In the records below, find the line containing "brown cross: (120, 486) -> (191, 404), moved"; restate it and every later line word for word, through the last.

→ **The records**
____

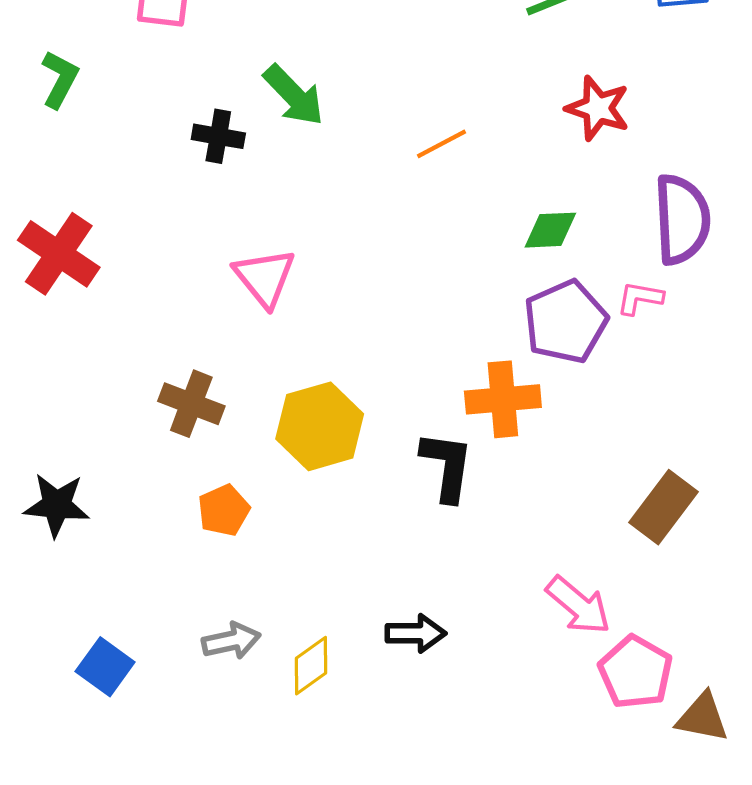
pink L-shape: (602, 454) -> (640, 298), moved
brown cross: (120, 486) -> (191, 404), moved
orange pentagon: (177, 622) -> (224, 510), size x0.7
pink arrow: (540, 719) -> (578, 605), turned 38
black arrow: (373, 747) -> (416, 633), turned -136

____

→ **Problem solution**
brown cross: (120, 486) -> (191, 404), moved
orange pentagon: (177, 622) -> (224, 510), size x0.7
pink arrow: (540, 719) -> (578, 605), turned 38
black arrow: (373, 747) -> (416, 633), turned -136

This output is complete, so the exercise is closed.